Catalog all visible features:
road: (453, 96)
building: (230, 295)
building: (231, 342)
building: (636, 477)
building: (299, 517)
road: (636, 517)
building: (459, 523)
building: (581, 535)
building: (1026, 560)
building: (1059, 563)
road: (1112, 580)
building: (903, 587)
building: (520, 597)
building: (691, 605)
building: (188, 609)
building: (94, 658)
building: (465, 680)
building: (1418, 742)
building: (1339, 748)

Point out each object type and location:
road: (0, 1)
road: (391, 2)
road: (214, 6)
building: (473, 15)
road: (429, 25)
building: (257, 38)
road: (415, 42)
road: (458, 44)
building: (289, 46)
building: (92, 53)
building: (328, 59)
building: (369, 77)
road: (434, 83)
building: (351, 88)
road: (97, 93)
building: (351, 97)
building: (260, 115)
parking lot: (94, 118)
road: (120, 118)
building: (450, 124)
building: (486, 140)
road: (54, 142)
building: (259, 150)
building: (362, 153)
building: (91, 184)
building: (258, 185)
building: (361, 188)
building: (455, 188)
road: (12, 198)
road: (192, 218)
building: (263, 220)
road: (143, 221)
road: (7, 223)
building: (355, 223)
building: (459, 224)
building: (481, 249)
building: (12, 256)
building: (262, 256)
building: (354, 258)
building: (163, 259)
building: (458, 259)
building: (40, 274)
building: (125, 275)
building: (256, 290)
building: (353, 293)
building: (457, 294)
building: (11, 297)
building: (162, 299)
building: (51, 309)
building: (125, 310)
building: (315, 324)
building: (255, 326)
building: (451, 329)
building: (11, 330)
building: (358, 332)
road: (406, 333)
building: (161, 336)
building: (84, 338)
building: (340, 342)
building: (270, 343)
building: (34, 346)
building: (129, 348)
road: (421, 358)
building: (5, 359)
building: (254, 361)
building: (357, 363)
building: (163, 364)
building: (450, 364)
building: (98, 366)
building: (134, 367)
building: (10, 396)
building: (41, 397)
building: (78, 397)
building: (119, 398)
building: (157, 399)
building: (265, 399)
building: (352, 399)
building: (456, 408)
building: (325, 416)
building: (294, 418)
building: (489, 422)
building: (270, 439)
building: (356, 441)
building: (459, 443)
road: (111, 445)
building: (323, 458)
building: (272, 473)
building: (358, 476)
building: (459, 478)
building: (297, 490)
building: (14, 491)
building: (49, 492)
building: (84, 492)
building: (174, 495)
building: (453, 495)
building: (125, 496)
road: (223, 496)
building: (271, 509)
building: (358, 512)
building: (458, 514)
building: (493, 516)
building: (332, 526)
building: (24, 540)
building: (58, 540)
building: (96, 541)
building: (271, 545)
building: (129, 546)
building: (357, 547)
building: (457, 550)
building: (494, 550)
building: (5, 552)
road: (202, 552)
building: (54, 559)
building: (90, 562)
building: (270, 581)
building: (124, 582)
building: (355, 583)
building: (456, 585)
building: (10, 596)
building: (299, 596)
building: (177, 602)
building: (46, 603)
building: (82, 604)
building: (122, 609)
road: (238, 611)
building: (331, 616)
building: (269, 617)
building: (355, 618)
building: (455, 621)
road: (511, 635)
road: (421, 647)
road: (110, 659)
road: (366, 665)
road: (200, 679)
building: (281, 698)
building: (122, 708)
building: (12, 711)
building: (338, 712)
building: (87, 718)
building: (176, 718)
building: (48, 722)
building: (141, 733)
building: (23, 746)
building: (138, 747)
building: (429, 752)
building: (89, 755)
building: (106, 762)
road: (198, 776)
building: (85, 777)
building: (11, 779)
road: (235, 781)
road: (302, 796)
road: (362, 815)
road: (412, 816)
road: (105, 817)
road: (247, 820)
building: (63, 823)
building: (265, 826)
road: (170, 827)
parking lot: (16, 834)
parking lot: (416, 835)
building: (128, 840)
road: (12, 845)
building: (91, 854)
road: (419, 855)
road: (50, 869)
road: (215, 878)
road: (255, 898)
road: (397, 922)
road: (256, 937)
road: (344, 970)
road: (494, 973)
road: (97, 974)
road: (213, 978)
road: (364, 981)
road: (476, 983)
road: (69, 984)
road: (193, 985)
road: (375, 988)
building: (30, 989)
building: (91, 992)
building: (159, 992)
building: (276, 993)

Work instruction: Above are the records; copy each line from them that includes the string "parking".

Solution:
parking lot: (94, 118)
parking lot: (16, 834)
parking lot: (416, 835)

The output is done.